ABOUT THIS EXERCISE — Take the line that contains "green star: rotated 6 degrees clockwise" and all lines after it, up to and including the last line of the data, and write them out exactly; nothing else belongs in the answer.

AVAILABLE DATA —
+-------+

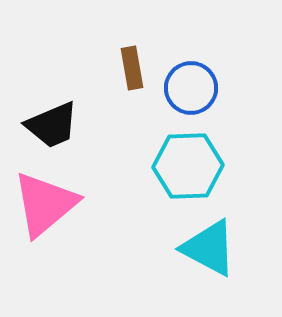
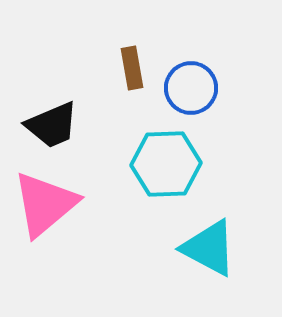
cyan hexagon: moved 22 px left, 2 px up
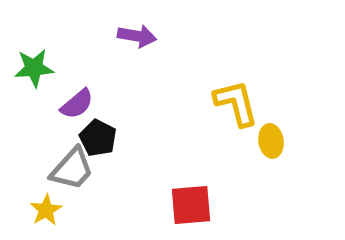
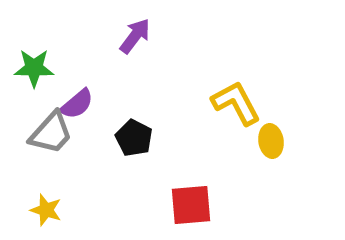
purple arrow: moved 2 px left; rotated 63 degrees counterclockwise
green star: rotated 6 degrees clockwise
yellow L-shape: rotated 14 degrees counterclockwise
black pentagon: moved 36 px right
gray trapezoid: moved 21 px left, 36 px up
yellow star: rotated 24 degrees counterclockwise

+-------+

RESPONSE BOX —
green star: rotated 6 degrees clockwise
yellow L-shape: rotated 14 degrees counterclockwise
black pentagon: moved 36 px right
gray trapezoid: moved 21 px left, 36 px up
yellow star: rotated 24 degrees counterclockwise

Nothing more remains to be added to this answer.